*Directions*.
Below are the records. Retype exactly the lines between the lines holding "gone | champignon/orange" and "150, 481, 207]", inclusive.

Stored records
# # #
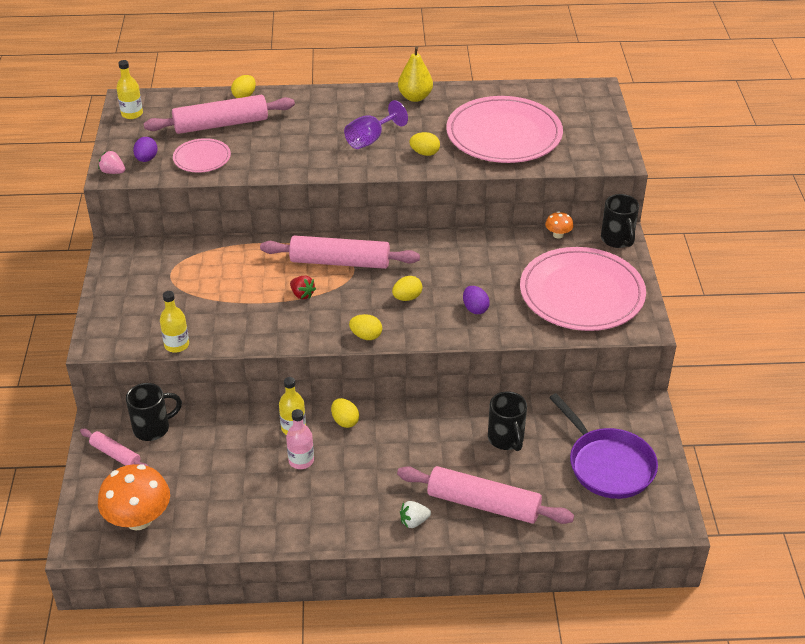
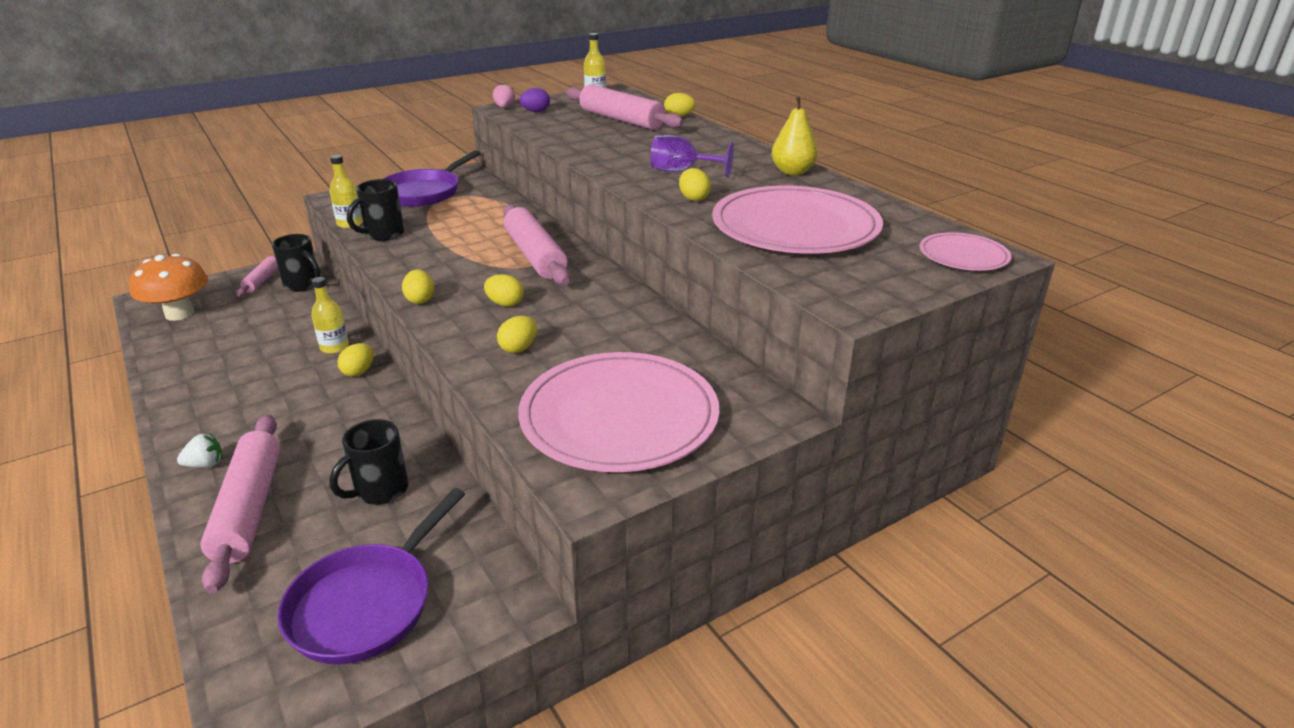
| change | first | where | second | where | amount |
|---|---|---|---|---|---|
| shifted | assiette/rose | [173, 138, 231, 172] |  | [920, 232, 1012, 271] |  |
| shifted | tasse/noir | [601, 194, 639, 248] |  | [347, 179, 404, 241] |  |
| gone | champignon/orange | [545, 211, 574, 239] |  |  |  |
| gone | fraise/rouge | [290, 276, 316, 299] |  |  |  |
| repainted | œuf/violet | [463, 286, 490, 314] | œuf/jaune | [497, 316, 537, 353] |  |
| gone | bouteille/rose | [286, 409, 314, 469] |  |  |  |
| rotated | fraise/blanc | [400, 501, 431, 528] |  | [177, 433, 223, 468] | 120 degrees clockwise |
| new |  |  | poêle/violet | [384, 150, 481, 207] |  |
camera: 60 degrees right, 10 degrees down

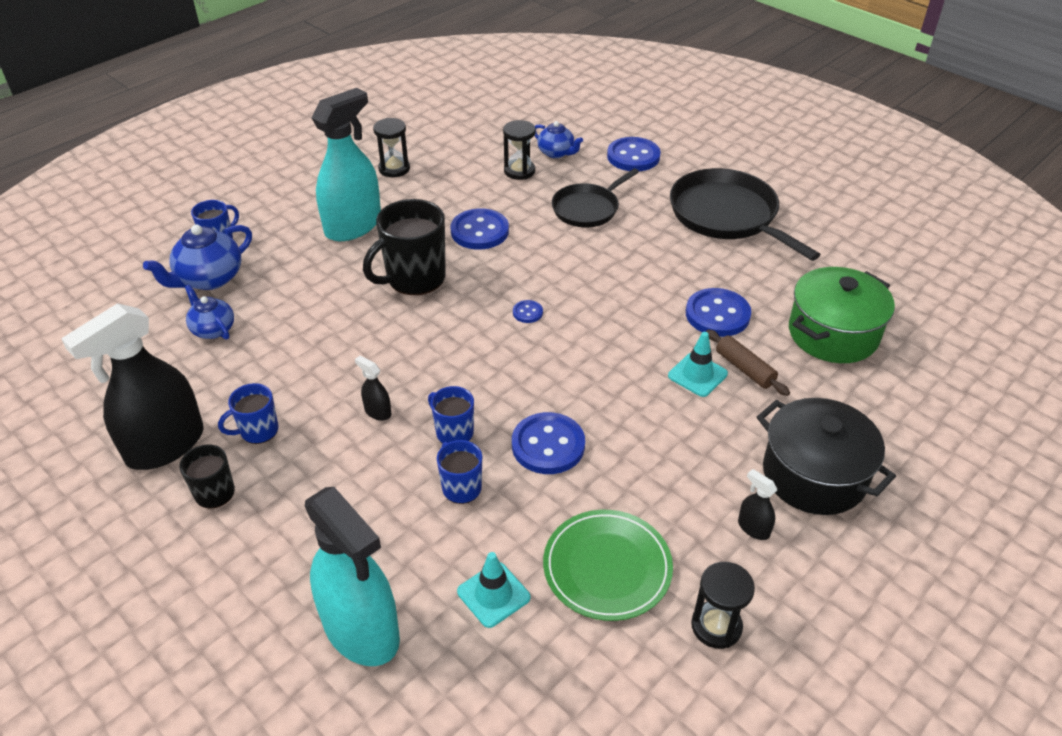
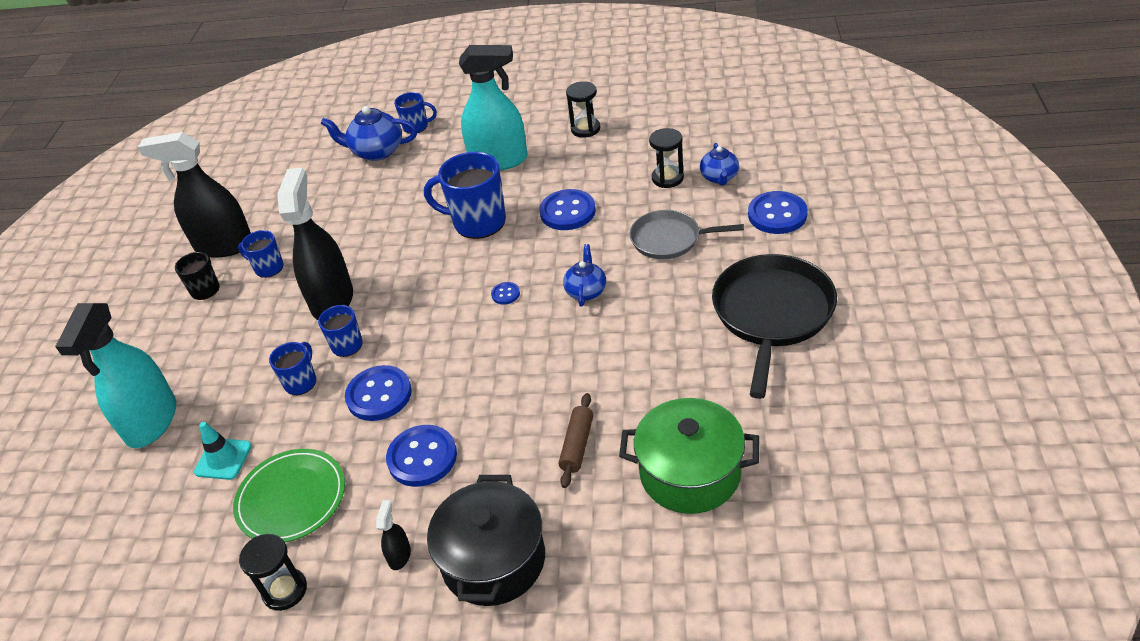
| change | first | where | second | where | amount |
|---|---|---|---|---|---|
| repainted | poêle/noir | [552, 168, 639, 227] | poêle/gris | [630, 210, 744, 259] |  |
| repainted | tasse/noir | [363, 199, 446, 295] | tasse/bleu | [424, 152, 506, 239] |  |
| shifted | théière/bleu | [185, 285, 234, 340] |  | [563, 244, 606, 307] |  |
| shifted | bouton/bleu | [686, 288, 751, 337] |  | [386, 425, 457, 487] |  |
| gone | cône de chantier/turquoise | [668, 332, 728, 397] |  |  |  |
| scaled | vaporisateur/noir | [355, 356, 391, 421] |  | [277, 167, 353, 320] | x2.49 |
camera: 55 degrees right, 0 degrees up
# # #
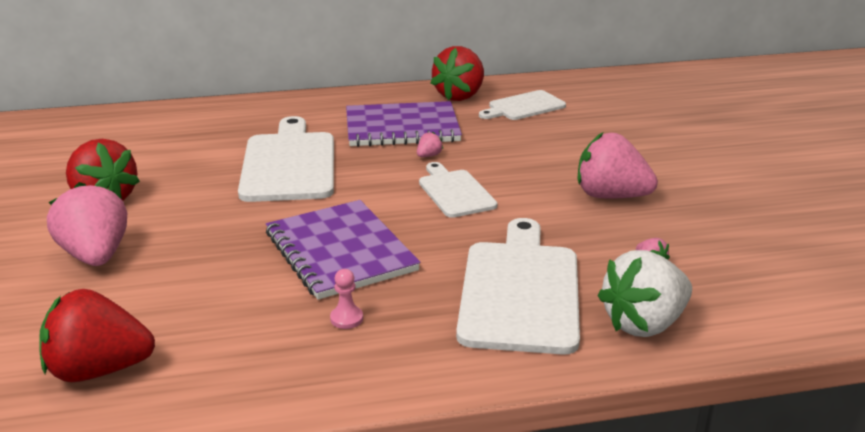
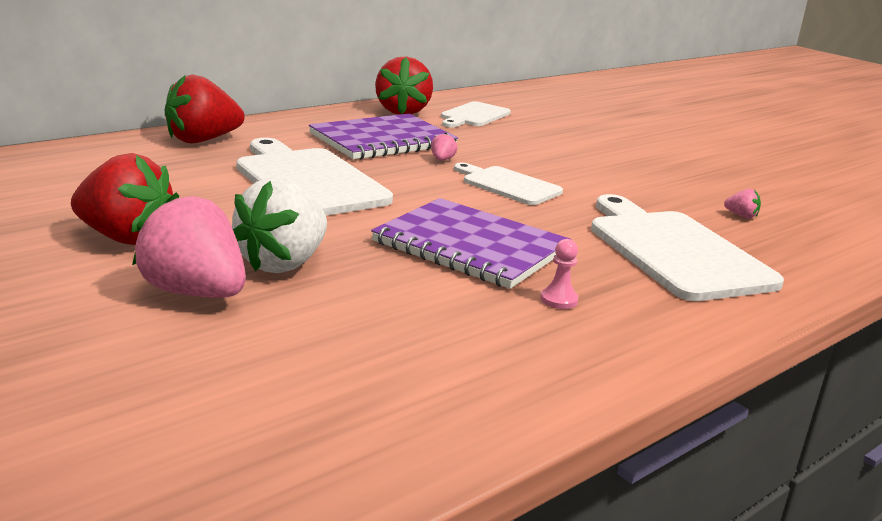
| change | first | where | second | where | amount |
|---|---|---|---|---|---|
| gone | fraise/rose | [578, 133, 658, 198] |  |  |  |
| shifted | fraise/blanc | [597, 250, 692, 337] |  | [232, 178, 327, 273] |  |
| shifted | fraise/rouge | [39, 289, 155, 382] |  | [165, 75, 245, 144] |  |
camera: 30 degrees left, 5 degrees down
# # #
*Answer below*.
| gone | champignon/orange | [545, 211, 574, 239] |  |  |  |
| gone | fraise/rouge | [290, 276, 316, 299] |  |  |  |
| repainted | œuf/violet | [463, 286, 490, 314] | œuf/jaune | [497, 316, 537, 353] |  |
| gone | bouteille/rose | [286, 409, 314, 469] |  |  |  |
| rotated | fraise/blanc | [400, 501, 431, 528] |  | [177, 433, 223, 468] | 120 degrees clockwise |
| new |  |  | poêle/violet | [384, 150, 481, 207] |  |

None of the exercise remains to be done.